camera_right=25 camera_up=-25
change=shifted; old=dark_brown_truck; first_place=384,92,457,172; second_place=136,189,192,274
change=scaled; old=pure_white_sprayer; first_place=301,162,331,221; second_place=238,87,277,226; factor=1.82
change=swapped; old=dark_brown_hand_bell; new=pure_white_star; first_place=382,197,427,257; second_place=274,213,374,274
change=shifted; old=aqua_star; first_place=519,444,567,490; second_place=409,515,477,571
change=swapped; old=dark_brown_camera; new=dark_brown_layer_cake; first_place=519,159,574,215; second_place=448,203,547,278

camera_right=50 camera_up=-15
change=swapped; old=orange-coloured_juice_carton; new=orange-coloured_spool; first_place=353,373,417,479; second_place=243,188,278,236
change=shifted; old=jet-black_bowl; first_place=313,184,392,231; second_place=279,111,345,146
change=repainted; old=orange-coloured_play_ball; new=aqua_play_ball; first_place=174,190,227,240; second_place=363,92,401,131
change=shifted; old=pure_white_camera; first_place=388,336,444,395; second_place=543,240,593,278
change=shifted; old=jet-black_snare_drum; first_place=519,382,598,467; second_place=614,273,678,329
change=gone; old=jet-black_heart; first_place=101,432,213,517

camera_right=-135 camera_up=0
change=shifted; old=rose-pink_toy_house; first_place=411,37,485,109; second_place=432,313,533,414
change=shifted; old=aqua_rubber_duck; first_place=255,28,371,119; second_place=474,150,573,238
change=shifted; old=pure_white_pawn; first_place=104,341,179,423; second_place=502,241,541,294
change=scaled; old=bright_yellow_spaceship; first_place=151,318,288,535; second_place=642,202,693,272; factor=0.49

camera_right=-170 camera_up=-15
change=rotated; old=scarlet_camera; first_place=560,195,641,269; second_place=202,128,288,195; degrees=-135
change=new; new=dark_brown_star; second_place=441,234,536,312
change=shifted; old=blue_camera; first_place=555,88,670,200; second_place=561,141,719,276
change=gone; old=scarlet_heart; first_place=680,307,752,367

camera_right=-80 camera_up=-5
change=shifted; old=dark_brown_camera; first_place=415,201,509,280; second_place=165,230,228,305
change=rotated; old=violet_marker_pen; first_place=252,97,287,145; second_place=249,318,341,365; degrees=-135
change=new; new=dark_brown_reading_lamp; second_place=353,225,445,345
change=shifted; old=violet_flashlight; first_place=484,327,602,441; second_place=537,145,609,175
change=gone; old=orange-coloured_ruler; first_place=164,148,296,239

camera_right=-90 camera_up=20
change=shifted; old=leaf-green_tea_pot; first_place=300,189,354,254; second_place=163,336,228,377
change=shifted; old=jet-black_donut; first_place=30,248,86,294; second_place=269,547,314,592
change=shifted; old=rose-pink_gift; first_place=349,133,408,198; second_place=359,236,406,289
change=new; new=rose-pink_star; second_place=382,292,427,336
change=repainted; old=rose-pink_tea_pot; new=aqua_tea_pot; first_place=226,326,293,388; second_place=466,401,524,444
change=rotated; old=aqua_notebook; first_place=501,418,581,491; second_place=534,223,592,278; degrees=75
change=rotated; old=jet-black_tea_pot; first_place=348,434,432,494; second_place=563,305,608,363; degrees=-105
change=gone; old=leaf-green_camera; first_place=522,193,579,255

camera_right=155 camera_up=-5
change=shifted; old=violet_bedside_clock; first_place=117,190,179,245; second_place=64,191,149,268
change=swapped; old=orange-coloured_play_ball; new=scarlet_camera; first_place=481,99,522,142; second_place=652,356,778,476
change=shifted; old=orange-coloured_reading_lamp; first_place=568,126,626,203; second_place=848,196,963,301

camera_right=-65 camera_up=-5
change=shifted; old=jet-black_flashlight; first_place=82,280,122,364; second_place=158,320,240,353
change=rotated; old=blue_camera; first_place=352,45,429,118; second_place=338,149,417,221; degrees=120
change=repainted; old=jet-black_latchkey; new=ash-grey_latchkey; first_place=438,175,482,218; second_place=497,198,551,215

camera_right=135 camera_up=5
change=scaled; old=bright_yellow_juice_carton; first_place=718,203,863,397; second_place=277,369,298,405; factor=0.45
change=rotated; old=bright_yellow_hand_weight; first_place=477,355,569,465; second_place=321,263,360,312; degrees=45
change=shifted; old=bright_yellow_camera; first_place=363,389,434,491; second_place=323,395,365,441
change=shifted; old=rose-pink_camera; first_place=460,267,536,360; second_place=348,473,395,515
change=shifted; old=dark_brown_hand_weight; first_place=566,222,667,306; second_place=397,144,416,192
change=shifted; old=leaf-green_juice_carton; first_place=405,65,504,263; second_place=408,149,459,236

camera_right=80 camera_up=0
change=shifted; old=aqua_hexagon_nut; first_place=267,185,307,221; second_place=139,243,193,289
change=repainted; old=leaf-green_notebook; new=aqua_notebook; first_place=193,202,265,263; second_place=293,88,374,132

..........

● **Exercise prompt**
Every entry needs to be copied again, word for word.

● **Response area**
camera_right=25 camera_up=-25
change=shifted; old=dark_brown_truck; first_place=384,92,457,172; second_place=136,189,192,274
change=scaled; old=pure_white_sprayer; first_place=301,162,331,221; second_place=238,87,277,226; factor=1.82
change=swapped; old=dark_brown_hand_bell; new=pure_white_star; first_place=382,197,427,257; second_place=274,213,374,274
change=shifted; old=aqua_star; first_place=519,444,567,490; second_place=409,515,477,571
change=swapped; old=dark_brown_camera; new=dark_brown_layer_cake; first_place=519,159,574,215; second_place=448,203,547,278

camera_right=50 camera_up=-15
change=swapped; old=orange-coloured_juice_carton; new=orange-coloured_spool; first_place=353,373,417,479; second_place=243,188,278,236
change=shifted; old=jet-black_bowl; first_place=313,184,392,231; second_place=279,111,345,146
change=repainted; old=orange-coloured_play_ball; new=aqua_play_ball; first_place=174,190,227,240; second_place=363,92,401,131
change=shifted; old=pure_white_camera; first_place=388,336,444,395; second_place=543,240,593,278
change=shifted; old=jet-black_snare_drum; first_place=519,382,598,467; second_place=614,273,678,329
change=gone; old=jet-black_heart; first_place=101,432,213,517

camera_right=-135 camera_up=0
change=shifted; old=rose-pink_toy_house; first_place=411,37,485,109; second_place=432,313,533,414
change=shifted; old=aqua_rubber_duck; first_place=255,28,371,119; second_place=474,150,573,238
change=shifted; old=pure_white_pawn; first_place=104,341,179,423; second_place=502,241,541,294
change=scaled; old=bright_yellow_spaceship; first_place=151,318,288,535; second_place=642,202,693,272; factor=0.49

camera_right=-170 camera_up=-15
change=rotated; old=scarlet_camera; first_place=560,195,641,269; second_place=202,128,288,195; degrees=-135
change=new; new=dark_brown_star; second_place=441,234,536,312
change=shifted; old=blue_camera; first_place=555,88,670,200; second_place=561,141,719,276
change=gone; old=scarlet_heart; first_place=680,307,752,367

camera_right=-80 camera_up=-5
change=shifted; old=dark_brown_camera; first_place=415,201,509,280; second_place=165,230,228,305
change=rotated; old=violet_marker_pen; first_place=252,97,287,145; second_place=249,318,341,365; degrees=-135
change=new; new=dark_brown_reading_lamp; second_place=353,225,445,345
change=shifted; old=violet_flashlight; first_place=484,327,602,441; second_place=537,145,609,175
change=gone; old=orange-coloured_ruler; first_place=164,148,296,239

camera_right=-90 camera_up=20
change=shifted; old=leaf-green_tea_pot; first_place=300,189,354,254; second_place=163,336,228,377
change=shifted; old=jet-black_donut; first_place=30,248,86,294; second_place=269,547,314,592
change=shifted; old=rose-pink_gift; first_place=349,133,408,198; second_place=359,236,406,289
change=new; new=rose-pink_star; second_place=382,292,427,336
change=repainted; old=rose-pink_tea_pot; new=aqua_tea_pot; first_place=226,326,293,388; second_place=466,401,524,444
change=rotated; old=aqua_notebook; first_place=501,418,581,491; second_place=534,223,592,278; degrees=75
change=rotated; old=jet-black_tea_pot; first_place=348,434,432,494; second_place=563,305,608,363; degrees=-105
change=gone; old=leaf-green_camera; first_place=522,193,579,255

camera_right=155 camera_up=-5
change=shifted; old=violet_bedside_clock; first_place=117,190,179,245; second_place=64,191,149,268
change=swapped; old=orange-coloured_play_ball; new=scarlet_camera; first_place=481,99,522,142; second_place=652,356,778,476
change=shifted; old=orange-coloured_reading_lamp; first_place=568,126,626,203; second_place=848,196,963,301

camera_right=-65 camera_up=-5
change=shifted; old=jet-black_flashlight; first_place=82,280,122,364; second_place=158,320,240,353
change=rotated; old=blue_camera; first_place=352,45,429,118; second_place=338,149,417,221; degrees=120
change=repainted; old=jet-black_latchkey; new=ash-grey_latchkey; first_place=438,175,482,218; second_place=497,198,551,215

camera_right=135 camera_up=5
change=scaled; old=bright_yellow_juice_carton; first_place=718,203,863,397; second_place=277,369,298,405; factor=0.45
change=rotated; old=bright_yellow_hand_weight; first_place=477,355,569,465; second_place=321,263,360,312; degrees=45
change=shifted; old=bright_yellow_camera; first_place=363,389,434,491; second_place=323,395,365,441
change=shifted; old=rose-pink_camera; first_place=460,267,536,360; second_place=348,473,395,515
change=shifted; old=dark_brown_hand_weight; first_place=566,222,667,306; second_place=397,144,416,192
change=shifted; old=leaf-green_juice_carton; first_place=405,65,504,263; second_place=408,149,459,236

camera_right=80 camera_up=0
change=shifted; old=aqua_hexagon_nut; first_place=267,185,307,221; second_place=139,243,193,289
change=repainted; old=leaf-green_notebook; new=aqua_notebook; first_place=193,202,265,263; second_place=293,88,374,132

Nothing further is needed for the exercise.